The problem: Write back every record verbatim.

Coordinate-based object records:
--------

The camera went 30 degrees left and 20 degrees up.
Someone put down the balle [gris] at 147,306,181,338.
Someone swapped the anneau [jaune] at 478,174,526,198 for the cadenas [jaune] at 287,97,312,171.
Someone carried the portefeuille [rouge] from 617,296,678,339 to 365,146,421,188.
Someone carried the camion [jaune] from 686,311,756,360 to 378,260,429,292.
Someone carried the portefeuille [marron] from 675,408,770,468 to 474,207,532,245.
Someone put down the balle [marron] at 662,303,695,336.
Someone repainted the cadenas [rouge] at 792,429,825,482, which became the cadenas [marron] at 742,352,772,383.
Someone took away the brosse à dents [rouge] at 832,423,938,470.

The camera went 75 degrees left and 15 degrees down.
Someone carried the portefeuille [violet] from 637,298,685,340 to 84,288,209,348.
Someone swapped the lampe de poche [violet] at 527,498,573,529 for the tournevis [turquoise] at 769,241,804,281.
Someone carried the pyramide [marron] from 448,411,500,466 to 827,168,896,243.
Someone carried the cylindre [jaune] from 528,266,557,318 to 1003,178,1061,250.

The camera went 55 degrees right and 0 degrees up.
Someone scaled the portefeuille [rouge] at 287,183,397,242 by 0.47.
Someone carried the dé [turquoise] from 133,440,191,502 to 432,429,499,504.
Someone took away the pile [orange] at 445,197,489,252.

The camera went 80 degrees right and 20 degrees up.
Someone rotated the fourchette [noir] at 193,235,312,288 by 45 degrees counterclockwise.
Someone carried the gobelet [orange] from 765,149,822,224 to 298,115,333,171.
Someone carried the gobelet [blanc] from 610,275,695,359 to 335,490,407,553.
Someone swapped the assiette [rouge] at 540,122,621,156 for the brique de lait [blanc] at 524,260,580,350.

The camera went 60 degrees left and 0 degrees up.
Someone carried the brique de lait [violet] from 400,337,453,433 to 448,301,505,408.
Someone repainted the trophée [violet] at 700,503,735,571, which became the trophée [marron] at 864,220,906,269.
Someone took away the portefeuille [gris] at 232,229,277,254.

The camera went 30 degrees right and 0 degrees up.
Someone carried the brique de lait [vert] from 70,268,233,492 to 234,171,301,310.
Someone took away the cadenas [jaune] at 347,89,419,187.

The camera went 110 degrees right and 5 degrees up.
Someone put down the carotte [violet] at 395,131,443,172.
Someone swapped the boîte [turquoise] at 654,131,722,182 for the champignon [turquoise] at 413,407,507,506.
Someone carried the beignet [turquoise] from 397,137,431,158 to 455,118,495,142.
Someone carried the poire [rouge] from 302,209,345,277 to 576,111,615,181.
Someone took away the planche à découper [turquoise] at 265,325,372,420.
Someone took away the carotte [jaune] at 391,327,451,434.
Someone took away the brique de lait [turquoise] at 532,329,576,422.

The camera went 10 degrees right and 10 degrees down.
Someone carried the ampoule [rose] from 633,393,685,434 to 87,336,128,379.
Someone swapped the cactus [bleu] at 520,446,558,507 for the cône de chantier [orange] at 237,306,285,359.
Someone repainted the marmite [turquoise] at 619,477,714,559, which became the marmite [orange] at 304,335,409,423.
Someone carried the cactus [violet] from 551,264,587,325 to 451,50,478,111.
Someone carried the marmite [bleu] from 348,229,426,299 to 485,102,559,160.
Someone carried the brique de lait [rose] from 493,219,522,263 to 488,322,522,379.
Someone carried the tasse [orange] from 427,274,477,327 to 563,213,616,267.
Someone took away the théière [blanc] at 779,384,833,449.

--------

Result for this exercise:
The camera went 30 degrees left and 20 degrees up.
Someone put down the balle [gris] at 147,306,181,338.
Someone swapped the anneau [jaune] at 478,174,526,198 for the cadenas [jaune] at 287,97,312,171.
Someone carried the portefeuille [rouge] from 617,296,678,339 to 365,146,421,188.
Someone carried the camion [jaune] from 686,311,756,360 to 378,260,429,292.
Someone carried the portefeuille [marron] from 675,408,770,468 to 474,207,532,245.
Someone put down the balle [marron] at 662,303,695,336.
Someone repainted the cadenas [rouge] at 792,429,825,482, which became the cadenas [marron] at 742,352,772,383.
Someone took away the brosse à dents [rouge] at 832,423,938,470.

The camera went 75 degrees left and 15 degrees down.
Someone carried the portefeuille [violet] from 637,298,685,340 to 84,288,209,348.
Someone swapped the lampe de poche [violet] at 527,498,573,529 for the tournevis [turquoise] at 769,241,804,281.
Someone carried the pyramide [marron] from 448,411,500,466 to 827,168,896,243.
Someone carried the cylindre [jaune] from 528,266,557,318 to 1003,178,1061,250.

The camera went 55 degrees right and 0 degrees up.
Someone scaled the portefeuille [rouge] at 287,183,397,242 by 0.47.
Someone carried the dé [turquoise] from 133,440,191,502 to 432,429,499,504.
Someone took away the pile [orange] at 445,197,489,252.

The camera went 80 degrees right and 20 degrees up.
Someone rotated the fourchette [noir] at 193,235,312,288 by 45 degrees counterclockwise.
Someone carried the gobelet [orange] from 765,149,822,224 to 298,115,333,171.
Someone carried the gobelet [blanc] from 610,275,695,359 to 335,490,407,553.
Someone swapped the assiette [rouge] at 540,122,621,156 for the brique de lait [blanc] at 524,260,580,350.

The camera went 60 degrees left and 0 degrees up.
Someone carried the brique de lait [violet] from 400,337,453,433 to 448,301,505,408.
Someone repainted the trophée [violet] at 700,503,735,571, which became the trophée [marron] at 864,220,906,269.
Someone took away the portefeuille [gris] at 232,229,277,254.

The camera went 30 degrees right and 0 degrees up.
Someone carried the brique de lait [vert] from 70,268,233,492 to 234,171,301,310.
Someone took away the cadenas [jaune] at 347,89,419,187.

The camera went 110 degrees right and 5 degrees up.
Someone put down the carotte [violet] at 395,131,443,172.
Someone swapped the boîte [turquoise] at 654,131,722,182 for the champignon [turquoise] at 413,407,507,506.
Someone carried the beignet [turquoise] from 397,137,431,158 to 455,118,495,142.
Someone carried the poire [rouge] from 302,209,345,277 to 576,111,615,181.
Someone took away the planche à découper [turquoise] at 265,325,372,420.
Someone took away the carotte [jaune] at 391,327,451,434.
Someone took away the brique de lait [turquoise] at 532,329,576,422.

The camera went 10 degrees right and 10 degrees down.
Someone carried the ampoule [rose] from 633,393,685,434 to 87,336,128,379.
Someone swapped the cactus [bleu] at 520,446,558,507 for the cône de chantier [orange] at 237,306,285,359.
Someone repainted the marmite [turquoise] at 619,477,714,559, which became the marmite [orange] at 304,335,409,423.
Someone carried the cactus [violet] from 551,264,587,325 to 451,50,478,111.
Someone carried the marmite [bleu] from 348,229,426,299 to 485,102,559,160.
Someone carried the brique de lait [rose] from 493,219,522,263 to 488,322,522,379.
Someone carried the tasse [orange] from 427,274,477,327 to 563,213,616,267.
Someone took away the théière [blanc] at 779,384,833,449.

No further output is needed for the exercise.